▸ BRIEF
Output only the lines below that start at the line containing "was: orange_cheese" and end at the line containing "in_second: [544, 205]", with both ends kept.

▸ PROVIDED RECORDS
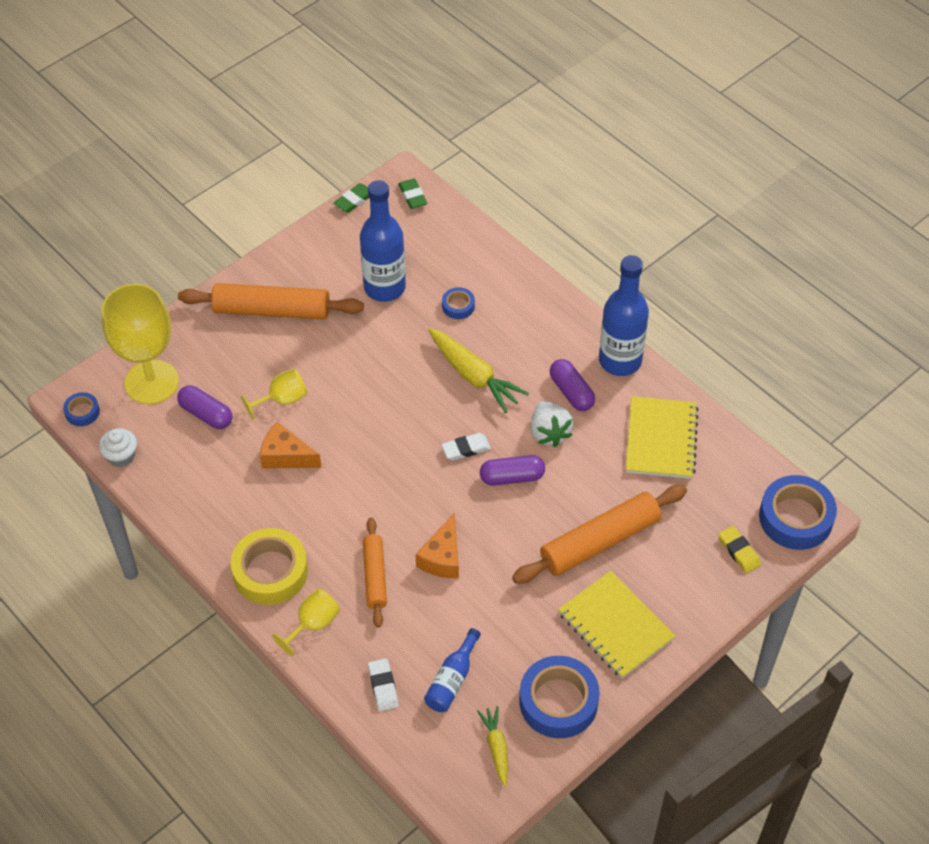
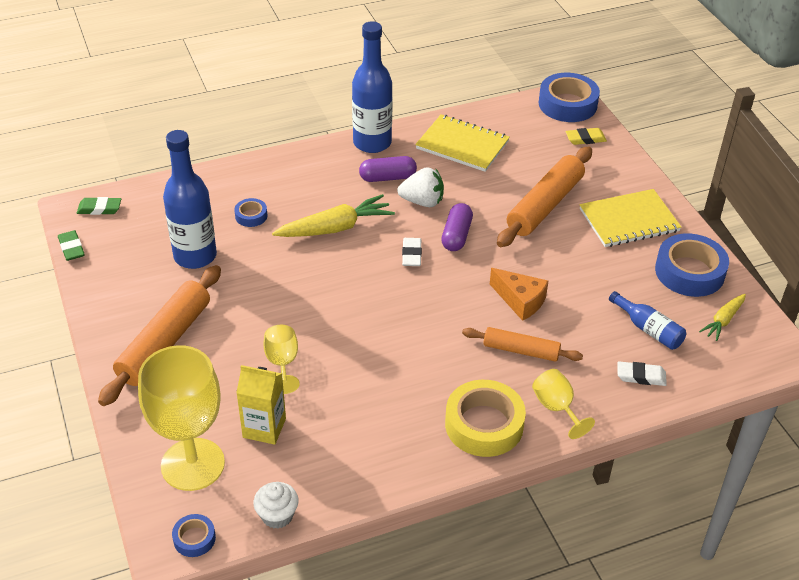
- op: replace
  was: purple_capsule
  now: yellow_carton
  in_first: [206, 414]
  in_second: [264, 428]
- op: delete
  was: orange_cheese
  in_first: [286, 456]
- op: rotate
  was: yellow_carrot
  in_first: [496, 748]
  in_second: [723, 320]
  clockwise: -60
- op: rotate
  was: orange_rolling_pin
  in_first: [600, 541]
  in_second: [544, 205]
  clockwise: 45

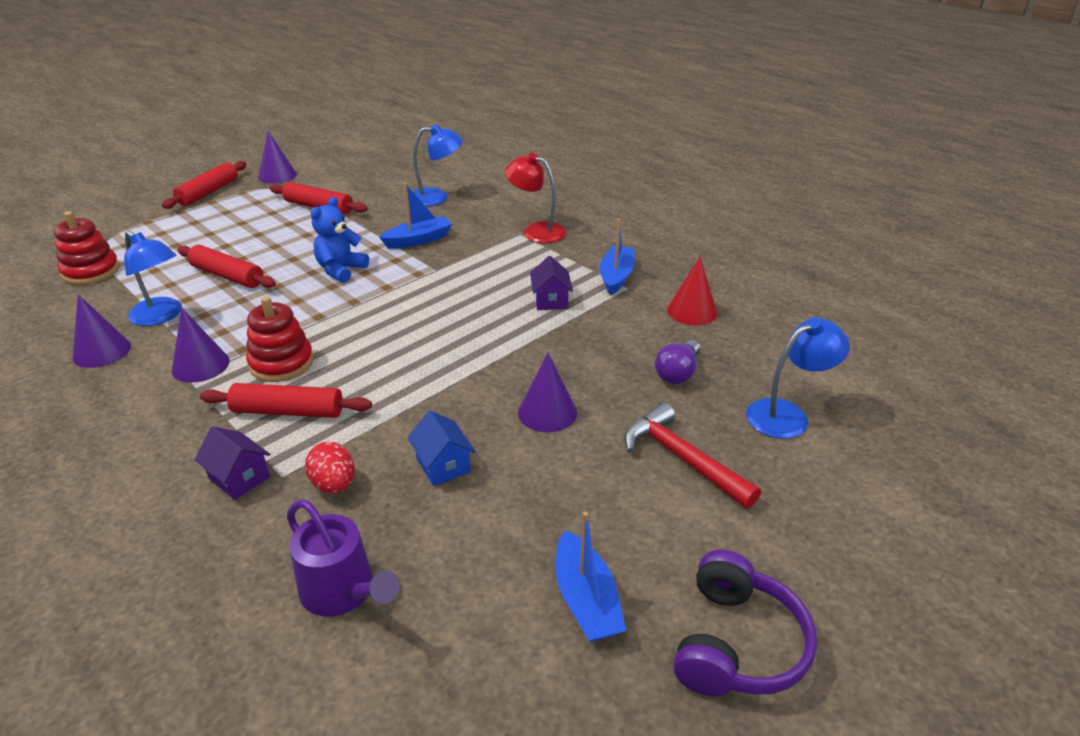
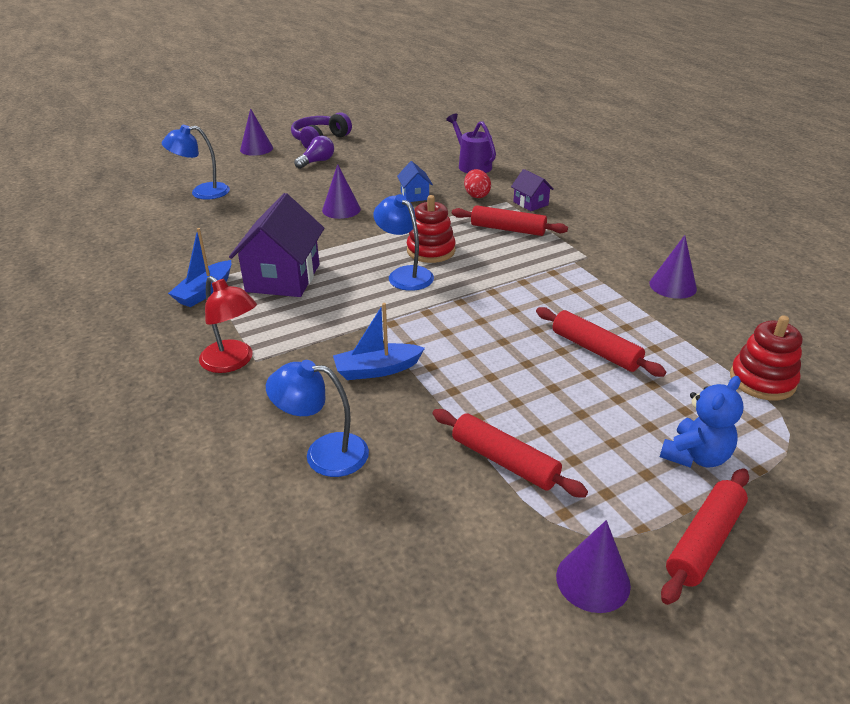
- op: move
  was: blue_lamp
  in_first: [162, 316]
  in_second: [405, 274]
- op: move
  was: purple_cone
  in_first: [200, 365]
  in_second: [256, 149]
- op: move
  was: red_stacking_toy
  in_first: [281, 363]
  in_second: [431, 251]
- op: move
  was: blue_teddy_bear
  in_first: [341, 270]
  in_second: [695, 456]
- op: resize
  was: purple_house
  in_first: [550, 300]
  in_second: [283, 278]
  ratio: 2.04
- op: delete
  was: blue_boat
  in_first: [586, 599]
- op: delete
  was: red_hammer
  in_first: [682, 458]
- op: move
  was: purple_light_bulb
  in_first: [677, 373]
  in_second: [317, 162]
- op: delete
  was: red_cone
  in_first: [692, 311]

▸ RESULT OF THE EXERCISE
  was: orange_cheese
  in_first: [286, 456]
- op: rotate
  was: yellow_carrot
  in_first: [496, 748]
  in_second: [723, 320]
  clockwise: -60
- op: rotate
  was: orange_rolling_pin
  in_first: [600, 541]
  in_second: [544, 205]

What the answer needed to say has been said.